### [Directions]
A single number is required: the count of lines in the records below that contain the word "brick".

### [Supplied information]
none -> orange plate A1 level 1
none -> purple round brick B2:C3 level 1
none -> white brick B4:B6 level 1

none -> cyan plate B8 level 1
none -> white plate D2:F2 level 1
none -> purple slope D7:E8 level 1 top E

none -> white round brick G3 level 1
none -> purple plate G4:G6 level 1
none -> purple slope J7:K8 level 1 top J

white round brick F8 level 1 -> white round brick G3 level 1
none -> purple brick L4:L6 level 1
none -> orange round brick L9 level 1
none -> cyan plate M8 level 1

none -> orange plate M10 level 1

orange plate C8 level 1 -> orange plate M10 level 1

### [Problem solution]
6